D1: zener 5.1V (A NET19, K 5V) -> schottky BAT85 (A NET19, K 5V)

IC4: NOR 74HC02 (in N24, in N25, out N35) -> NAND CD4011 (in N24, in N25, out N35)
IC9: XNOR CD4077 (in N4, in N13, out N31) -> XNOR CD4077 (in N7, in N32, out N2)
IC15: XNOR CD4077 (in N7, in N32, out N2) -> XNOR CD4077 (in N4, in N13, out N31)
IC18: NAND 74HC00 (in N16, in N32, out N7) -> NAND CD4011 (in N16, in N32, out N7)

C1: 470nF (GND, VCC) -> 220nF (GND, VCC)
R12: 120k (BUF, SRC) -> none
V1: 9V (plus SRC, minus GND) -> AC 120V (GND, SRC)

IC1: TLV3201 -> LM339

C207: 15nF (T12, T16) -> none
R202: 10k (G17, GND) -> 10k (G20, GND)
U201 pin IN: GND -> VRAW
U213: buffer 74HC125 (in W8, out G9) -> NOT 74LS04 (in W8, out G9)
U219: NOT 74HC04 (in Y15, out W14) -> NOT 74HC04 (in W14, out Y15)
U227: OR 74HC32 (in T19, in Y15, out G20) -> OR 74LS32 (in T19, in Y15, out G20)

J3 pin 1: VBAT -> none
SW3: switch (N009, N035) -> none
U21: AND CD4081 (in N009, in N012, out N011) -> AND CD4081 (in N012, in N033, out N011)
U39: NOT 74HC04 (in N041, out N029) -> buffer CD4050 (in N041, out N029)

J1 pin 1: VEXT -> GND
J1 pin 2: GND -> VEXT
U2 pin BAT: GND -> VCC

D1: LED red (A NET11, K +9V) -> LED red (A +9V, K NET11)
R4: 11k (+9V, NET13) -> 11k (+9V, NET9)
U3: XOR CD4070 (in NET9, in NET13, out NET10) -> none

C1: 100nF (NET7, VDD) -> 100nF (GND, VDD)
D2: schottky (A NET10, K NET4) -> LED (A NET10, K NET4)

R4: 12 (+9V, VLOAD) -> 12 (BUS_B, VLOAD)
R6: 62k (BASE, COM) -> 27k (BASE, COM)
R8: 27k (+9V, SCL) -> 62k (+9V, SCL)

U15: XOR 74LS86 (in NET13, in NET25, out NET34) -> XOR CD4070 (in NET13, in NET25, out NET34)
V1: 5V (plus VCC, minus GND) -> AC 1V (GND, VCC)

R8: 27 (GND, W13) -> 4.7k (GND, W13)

> **Prompt**
Restate all of the lines in the material exactly as they are.

> **Finished exercise**
D1: zener 5.1V (A NET19, K 5V) -> schottky BAT85 (A NET19, K 5V)

IC4: NOR 74HC02 (in N24, in N25, out N35) -> NAND CD4011 (in N24, in N25, out N35)
IC9: XNOR CD4077 (in N4, in N13, out N31) -> XNOR CD4077 (in N7, in N32, out N2)
IC15: XNOR CD4077 (in N7, in N32, out N2) -> XNOR CD4077 (in N4, in N13, out N31)
IC18: NAND 74HC00 (in N16, in N32, out N7) -> NAND CD4011 (in N16, in N32, out N7)

C1: 470nF (GND, VCC) -> 220nF (GND, VCC)
R12: 120k (BUF, SRC) -> none
V1: 9V (plus SRC, minus GND) -> AC 120V (GND, SRC)

IC1: TLV3201 -> LM339

C207: 15nF (T12, T16) -> none
R202: 10k (G17, GND) -> 10k (G20, GND)
U201 pin IN: GND -> VRAW
U213: buffer 74HC125 (in W8, out G9) -> NOT 74LS04 (in W8, out G9)
U219: NOT 74HC04 (in Y15, out W14) -> NOT 74HC04 (in W14, out Y15)
U227: OR 74HC32 (in T19, in Y15, out G20) -> OR 74LS32 (in T19, in Y15, out G20)

J3 pin 1: VBAT -> none
SW3: switch (N009, N035) -> none
U21: AND CD4081 (in N009, in N012, out N011) -> AND CD4081 (in N012, in N033, out N011)
U39: NOT 74HC04 (in N041, out N029) -> buffer CD4050 (in N041, out N029)

J1 pin 1: VEXT -> GND
J1 pin 2: GND -> VEXT
U2 pin BAT: GND -> VCC

D1: LED red (A NET11, K +9V) -> LED red (A +9V, K NET11)
R4: 11k (+9V, NET13) -> 11k (+9V, NET9)
U3: XOR CD4070 (in NET9, in NET13, out NET10) -> none

C1: 100nF (NET7, VDD) -> 100nF (GND, VDD)
D2: schottky (A NET10, K NET4) -> LED (A NET10, K NET4)

R4: 12 (+9V, VLOAD) -> 12 (BUS_B, VLOAD)
R6: 62k (BASE, COM) -> 27k (BASE, COM)
R8: 27k (+9V, SCL) -> 62k (+9V, SCL)

U15: XOR 74LS86 (in NET13, in NET25, out NET34) -> XOR CD4070 (in NET13, in NET25, out NET34)
V1: 5V (plus VCC, minus GND) -> AC 1V (GND, VCC)

R8: 27 (GND, W13) -> 4.7k (GND, W13)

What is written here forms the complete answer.